Material to process |
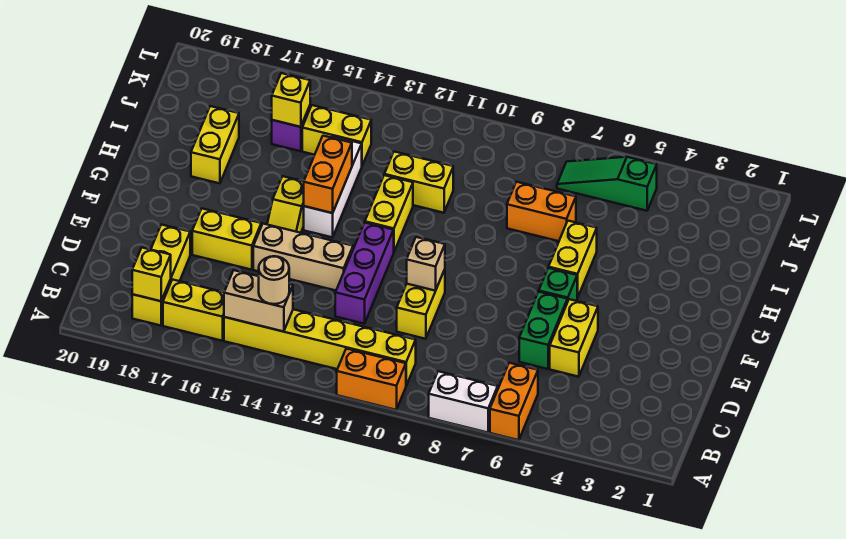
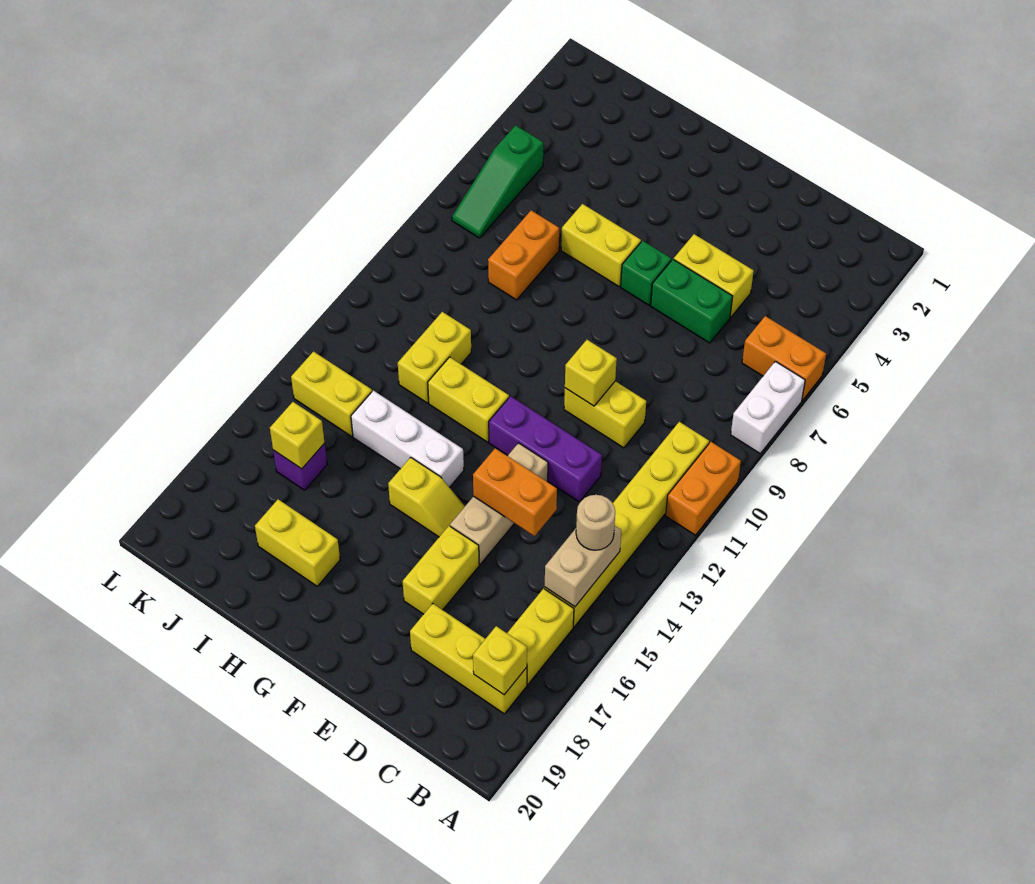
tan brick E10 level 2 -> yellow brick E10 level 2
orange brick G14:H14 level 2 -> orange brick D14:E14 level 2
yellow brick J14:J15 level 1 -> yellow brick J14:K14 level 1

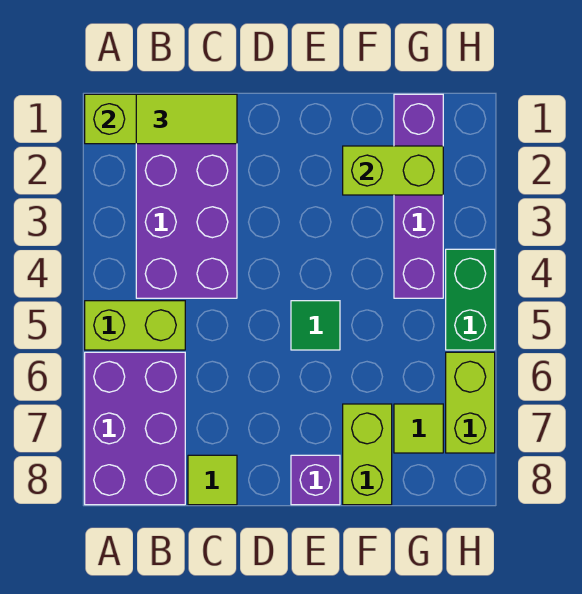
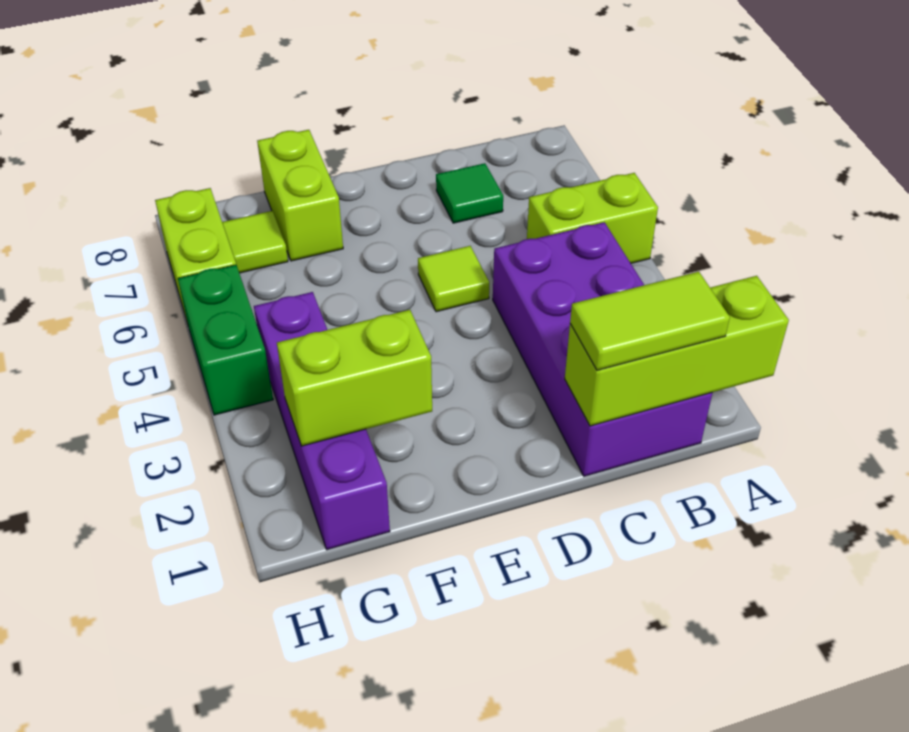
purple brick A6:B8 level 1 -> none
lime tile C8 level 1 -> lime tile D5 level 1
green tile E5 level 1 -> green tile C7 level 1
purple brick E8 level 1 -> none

Problem description |
From the line containing "yellow brick J14:J15" to the last line of the entries, output every line exactly as written, but leave out the pictures.

Exercise answer |
yellow brick J14:J15 level 1 -> yellow brick J14:K14 level 1

purple brick A6:B8 level 1 -> none
lime tile C8 level 1 -> lime tile D5 level 1
green tile E5 level 1 -> green tile C7 level 1
purple brick E8 level 1 -> none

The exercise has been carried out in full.